Your instructions: Could you output the listing that follows exactly, without its images?

The data:
------------------------------------------------------------

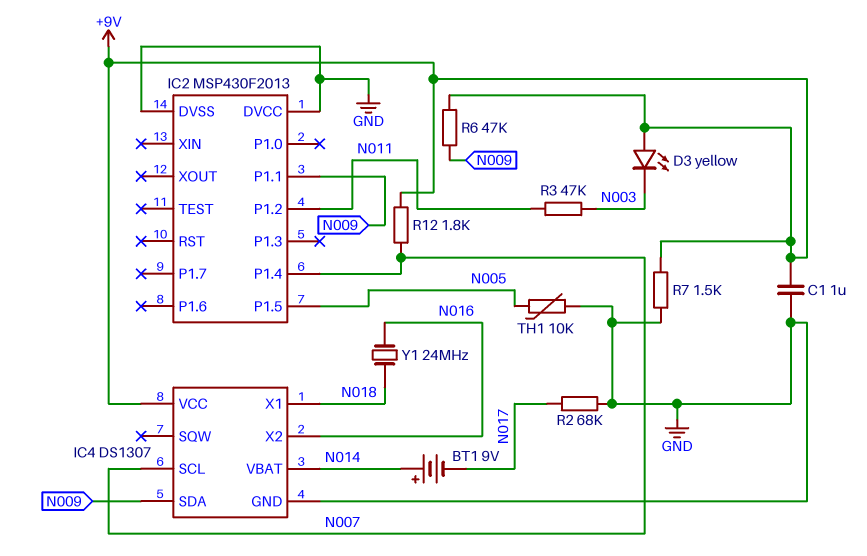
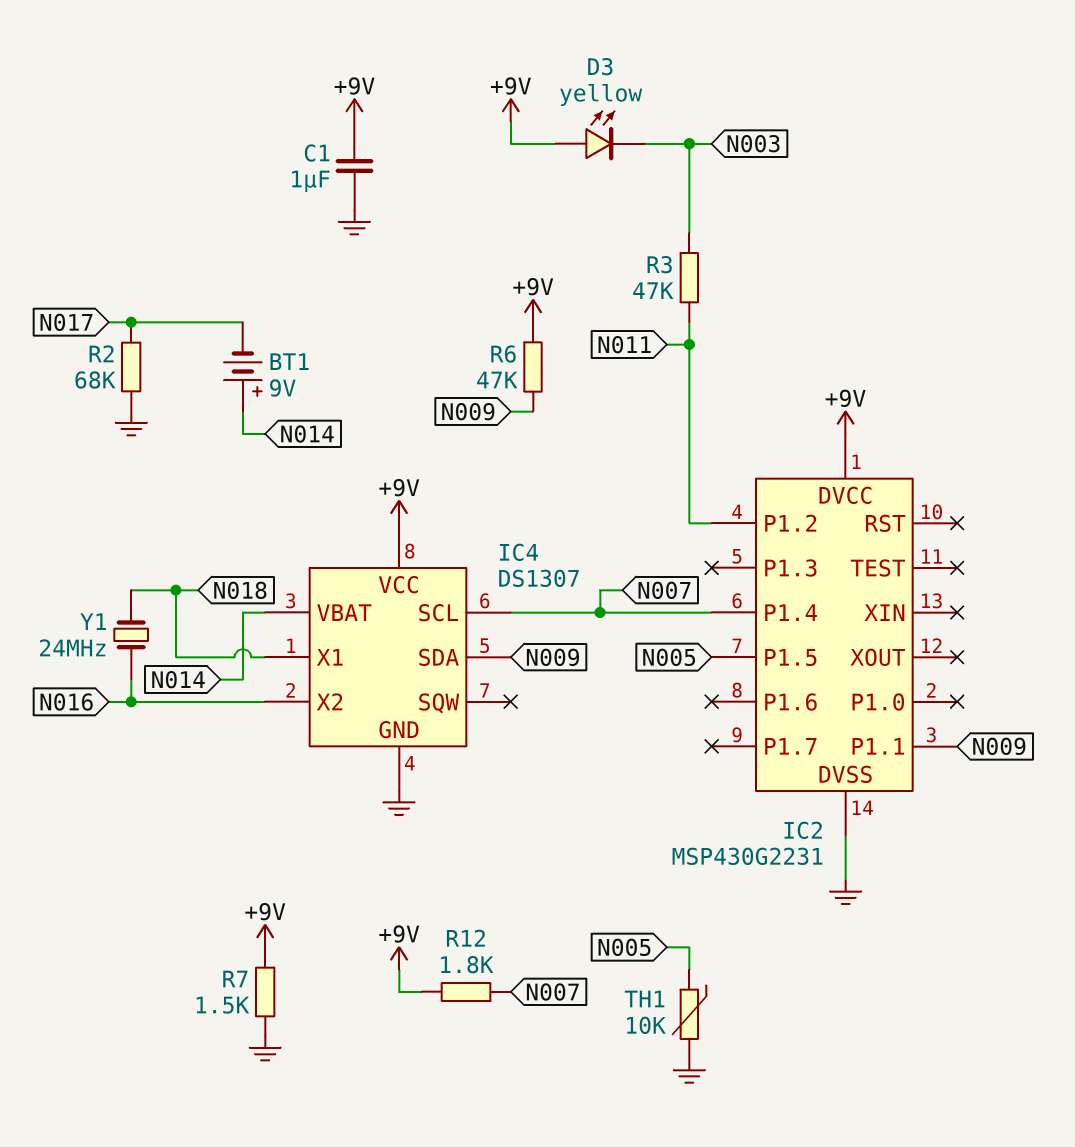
IC2: MSP430F2013 -> MSP430G2231
IC2 pin DVCC: GND -> +9V

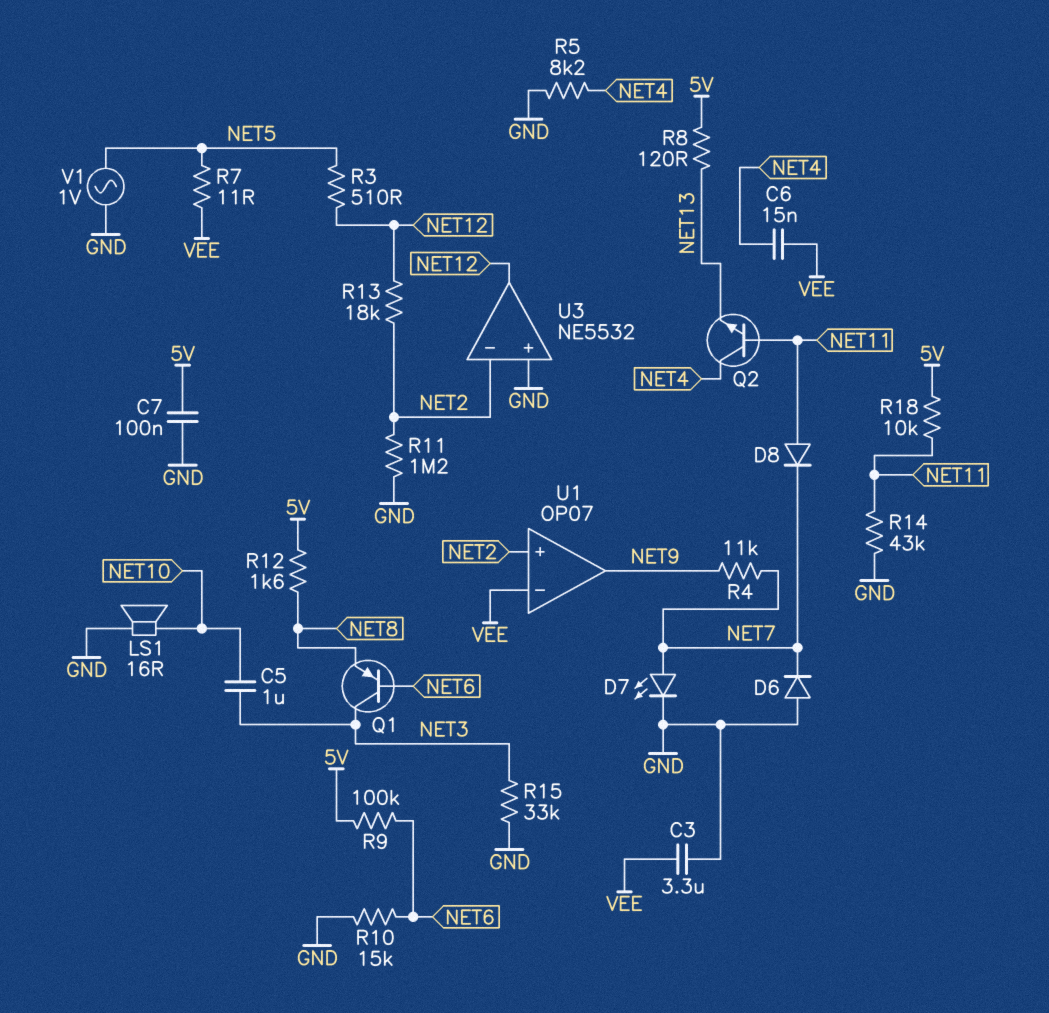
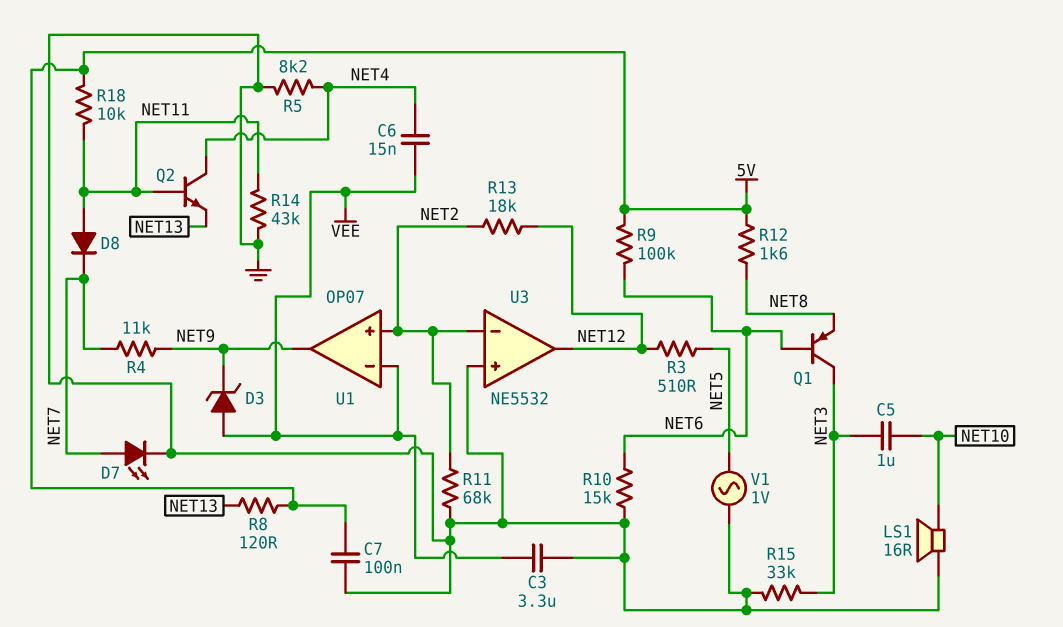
D3: none -> zener (A VEE, K NET9)
D6: diode (A GND, K NET7) -> none
R7: 11 (NET5, VEE) -> none
R11: 1.2M (GND, NET2) -> 68k (GND, NET2)

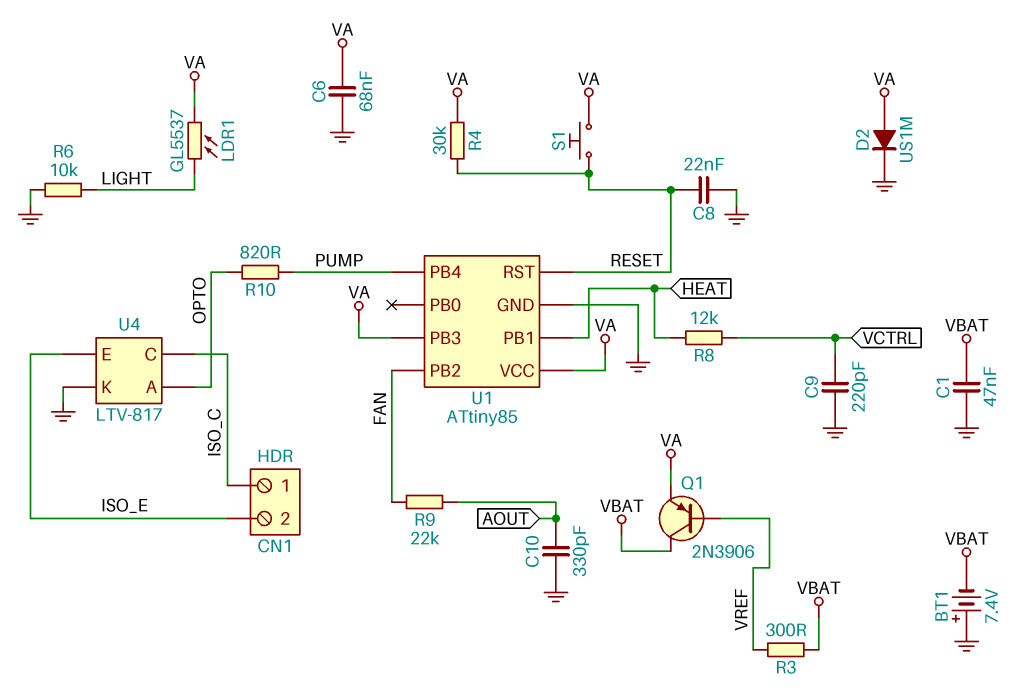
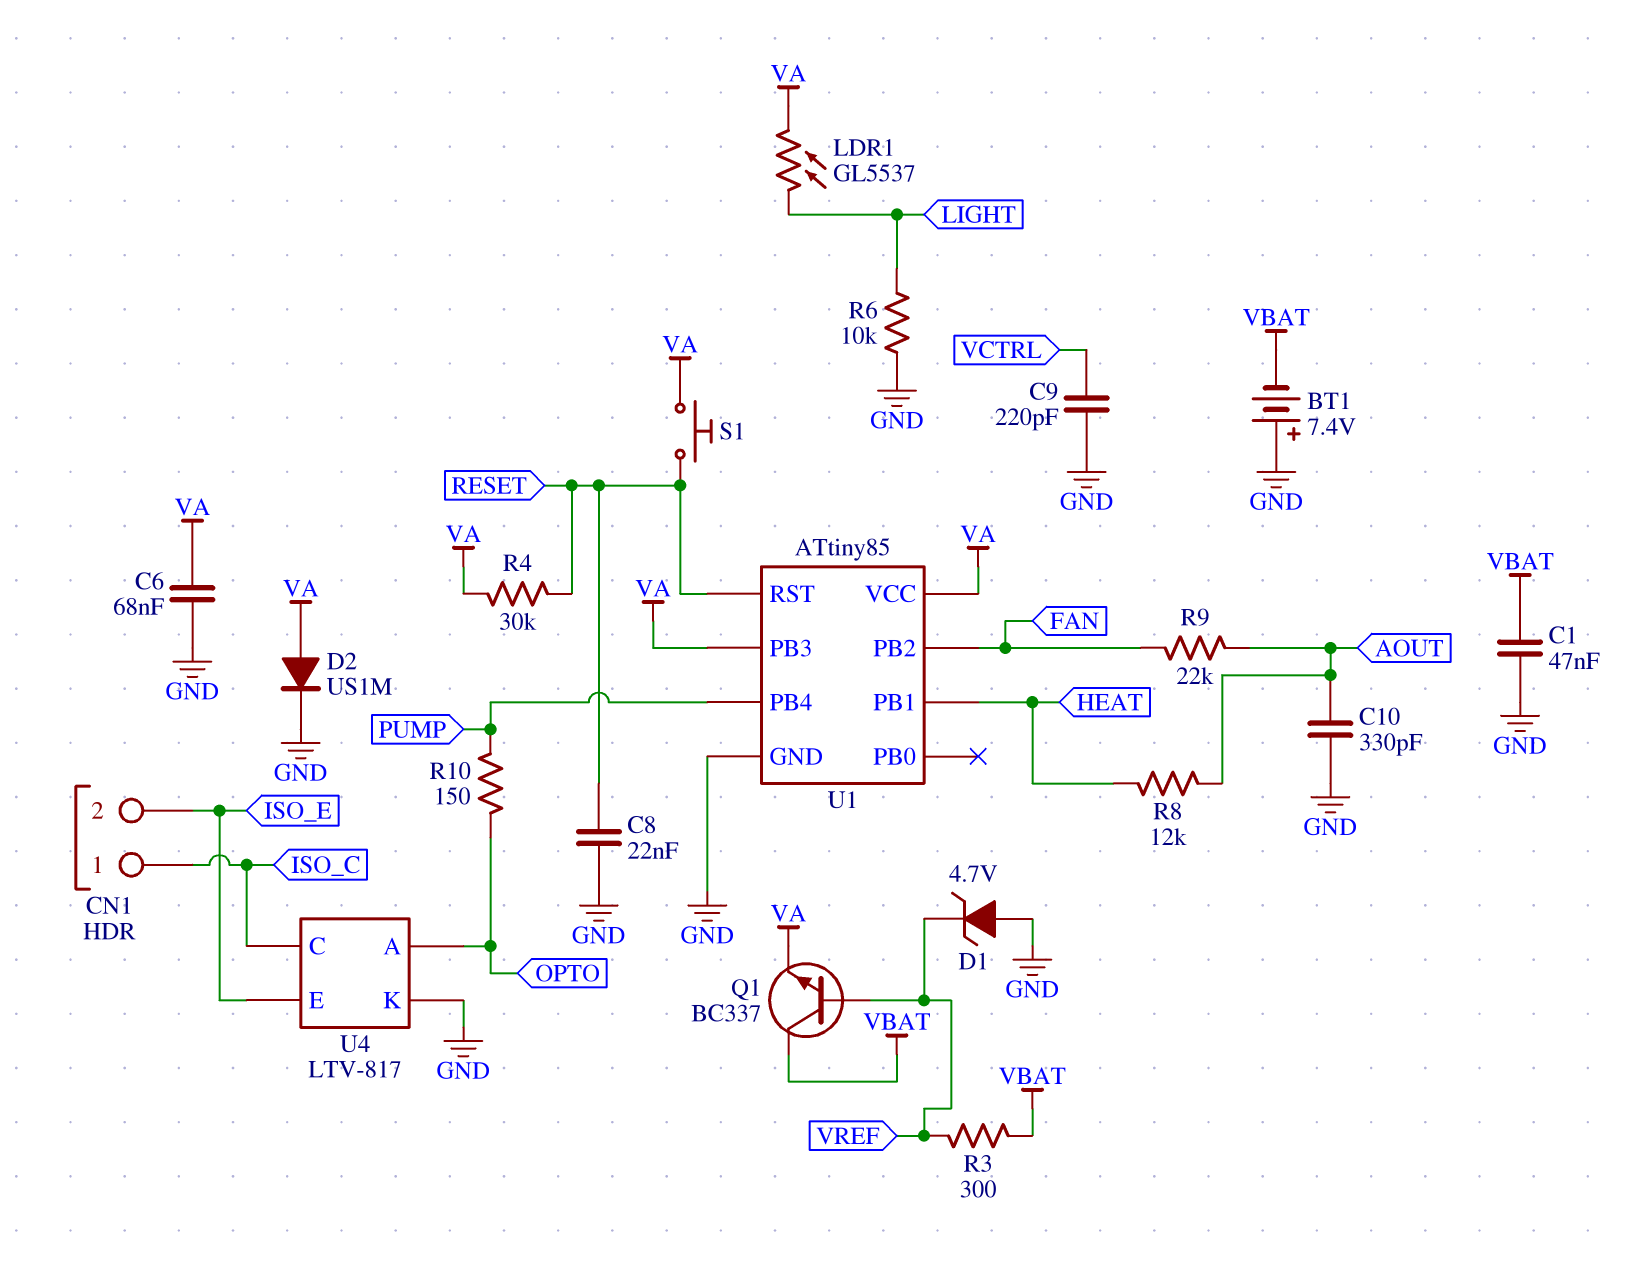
D1: none -> zener 4.7V (A GND, K VREF)
Q1: PNP 2N3906 (B VREF, C VBAT, E VA) -> NPN BC337 (B VREF, C VBAT, E VA)
R8: 12k (HEAT, VCTRL) -> 12k (AOUT, HEAT)
R10: 820 (OPTO, PUMP) -> 150 (OPTO, PUMP)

------------------------------------------------------------

Response box:
IC2: MSP430F2013 -> MSP430G2231
IC2 pin DVCC: GND -> +9V

D3: none -> zener (A VEE, K NET9)
D6: diode (A GND, K NET7) -> none
R7: 11 (NET5, VEE) -> none
R11: 1.2M (GND, NET2) -> 68k (GND, NET2)

D1: none -> zener 4.7V (A GND, K VREF)
Q1: PNP 2N3906 (B VREF, C VBAT, E VA) -> NPN BC337 (B VREF, C VBAT, E VA)
R8: 12k (HEAT, VCTRL) -> 12k (AOUT, HEAT)
R10: 820 (OPTO, PUMP) -> 150 (OPTO, PUMP)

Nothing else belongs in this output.